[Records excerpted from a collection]
──────────
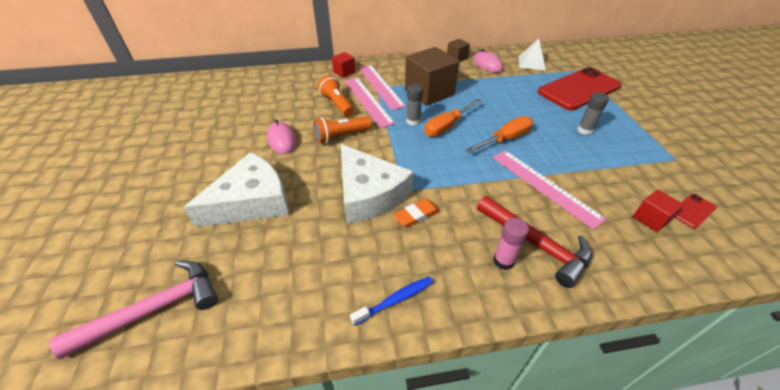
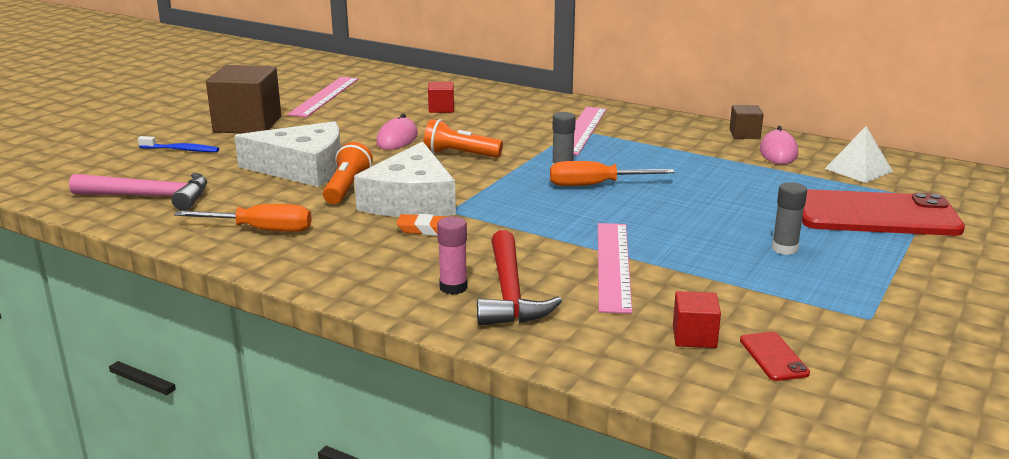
camera: 40 degrees right, 20 degrees down
(337, 104) = (501, 130): orange flashlight -> orange flashlight (347, 188)
(344, 72) = (561, 107): red cube -> red cube (441, 109)
(368, 101) = (542, 138): pink ruler -> pink ruler (325, 96)
(395, 300) = (314, 265): blue toothbrush -> blue toothbrush (181, 150)
(429, 92) = (634, 153): brown cube -> brown cube (247, 124)
(505, 139) = (648, 218): orange screwdriver -> orange screwdriver (261, 230)
(693, 211) = (773, 357): red phone -> red phone turned 75 degrees clockwise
──────────
- EXERCISE DETAILS
What is the number of lines in the entries above that contain the word "orange"? Answer with that number only.

- ANSWER SPACE
2